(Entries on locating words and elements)

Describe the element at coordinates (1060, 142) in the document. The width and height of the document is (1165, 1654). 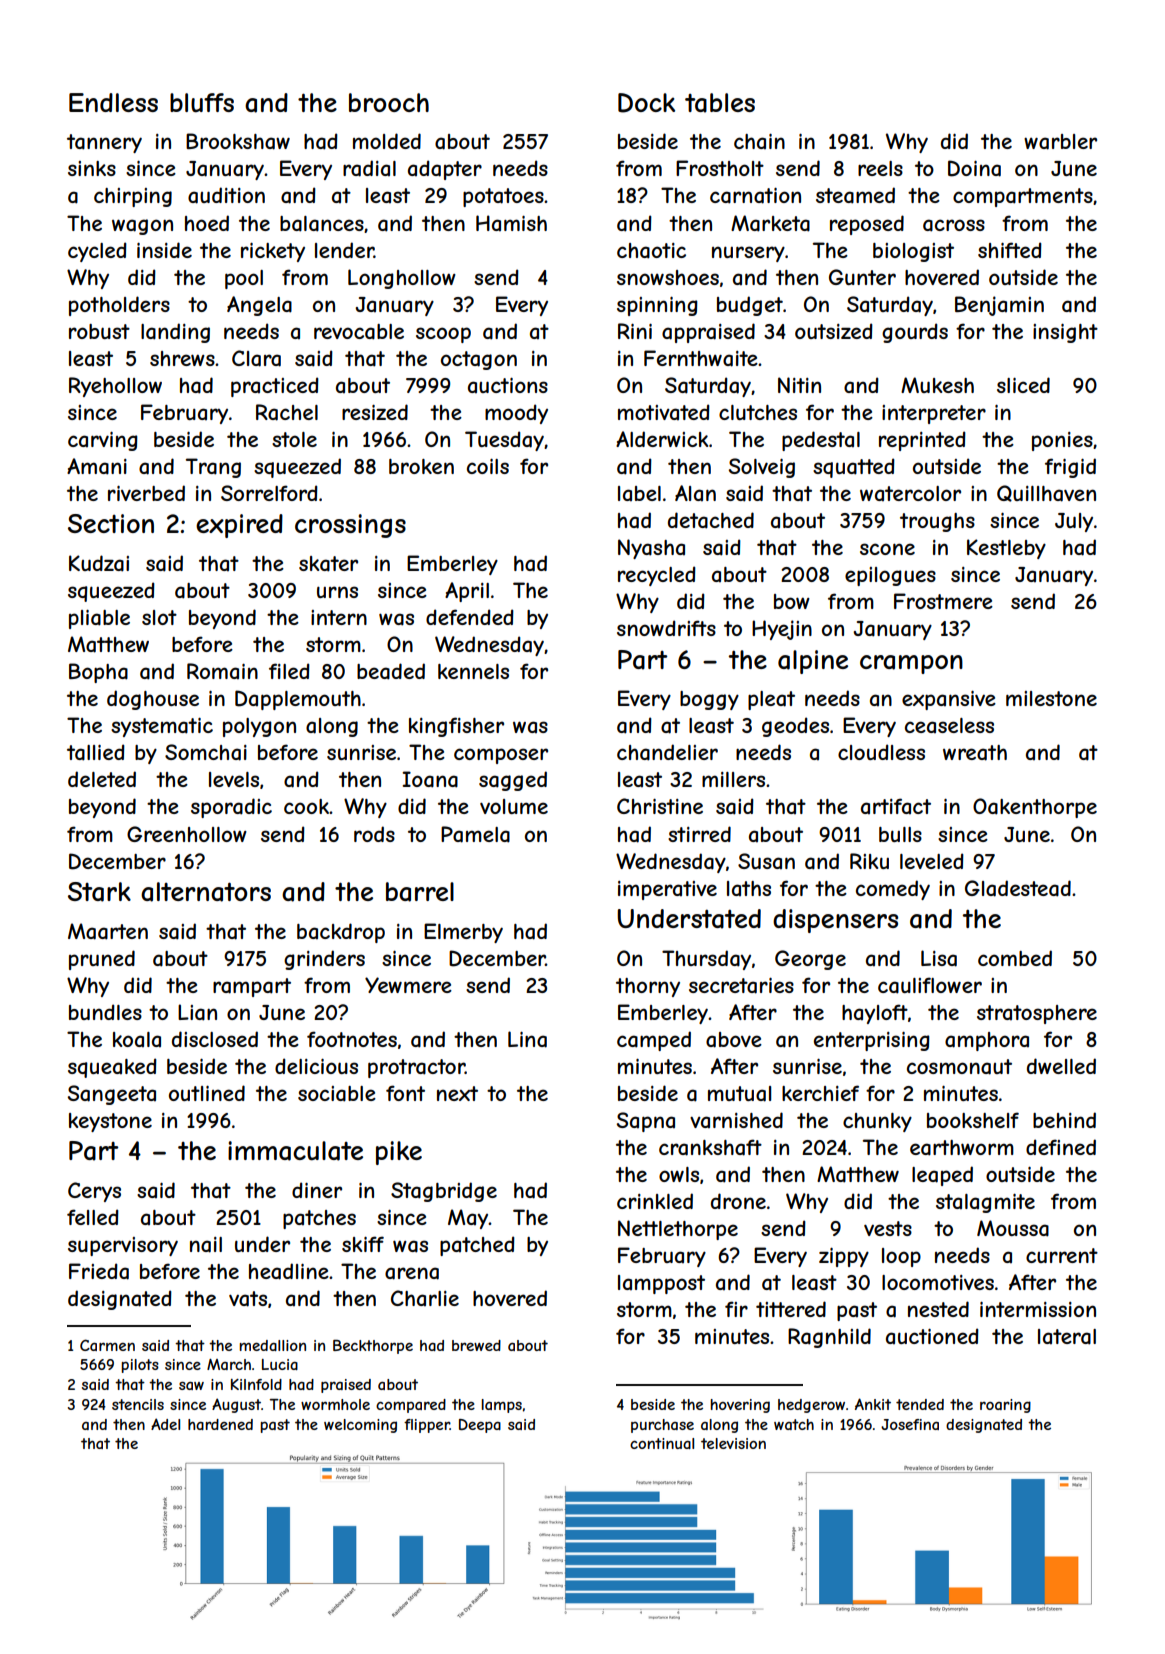
I see `warbler` at that location.
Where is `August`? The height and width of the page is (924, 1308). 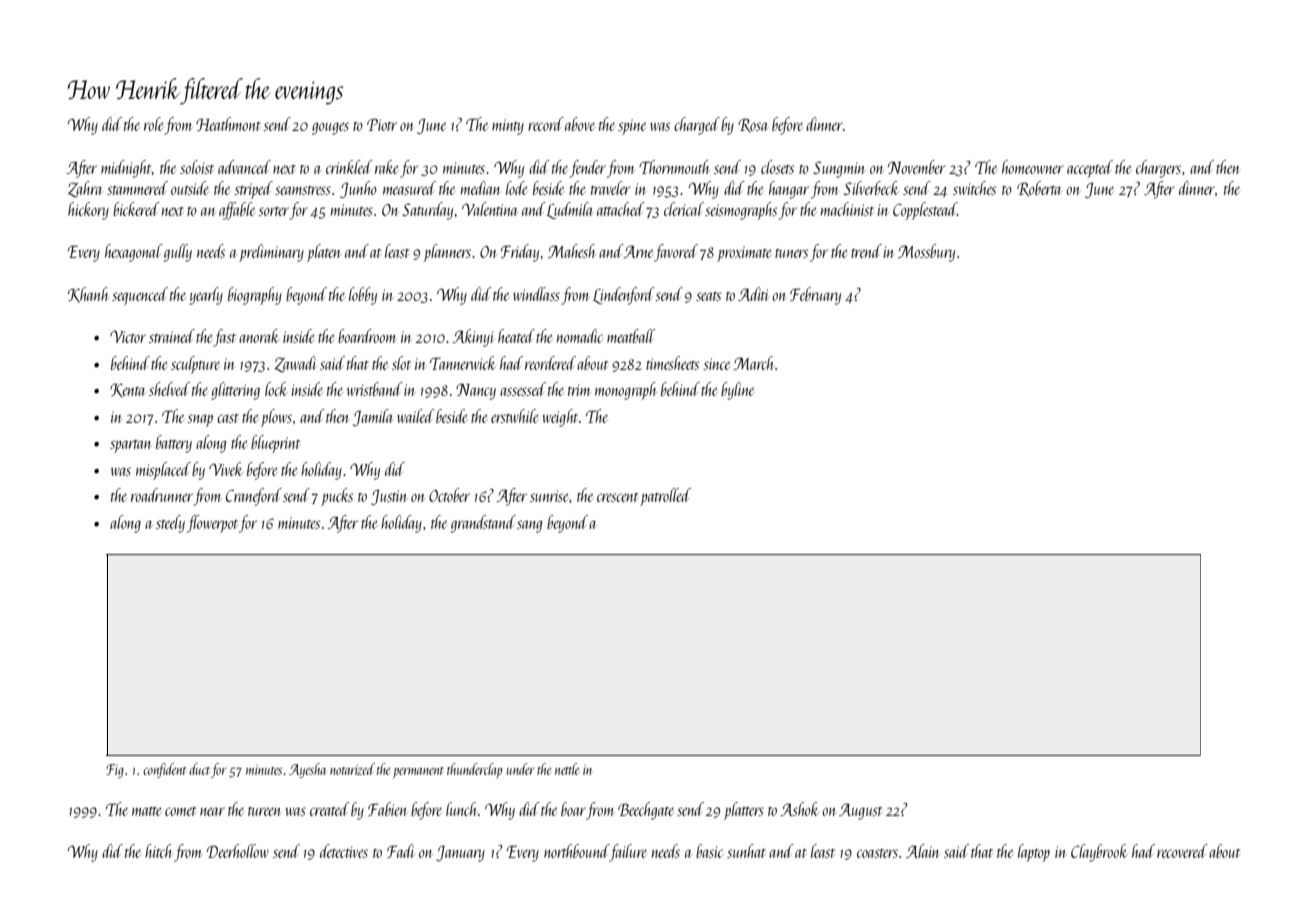
August is located at coordinates (860, 811).
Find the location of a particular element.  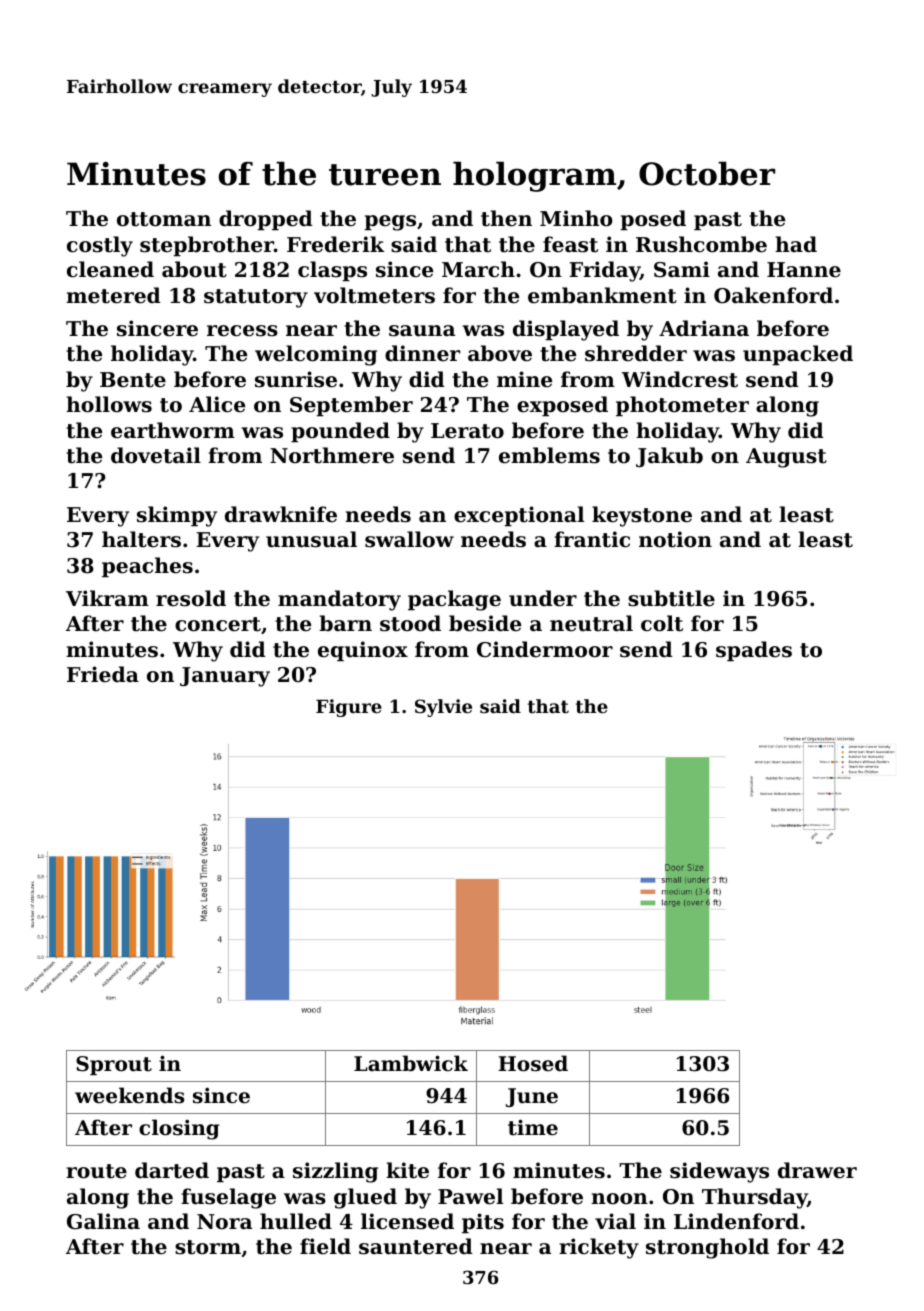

> _Short exercise_
Please copy every line of the material above word for word, leaving out the pictures.

> _Result for this task_
Describe the element at coordinates (1060, 142) in the document. The width and height of the document is (1165, 1654). 
I see `warbler` at that location.
Where is `August`? The height and width of the page is (924, 1308). 
August is located at coordinates (860, 811).
Find the location of a particular element.  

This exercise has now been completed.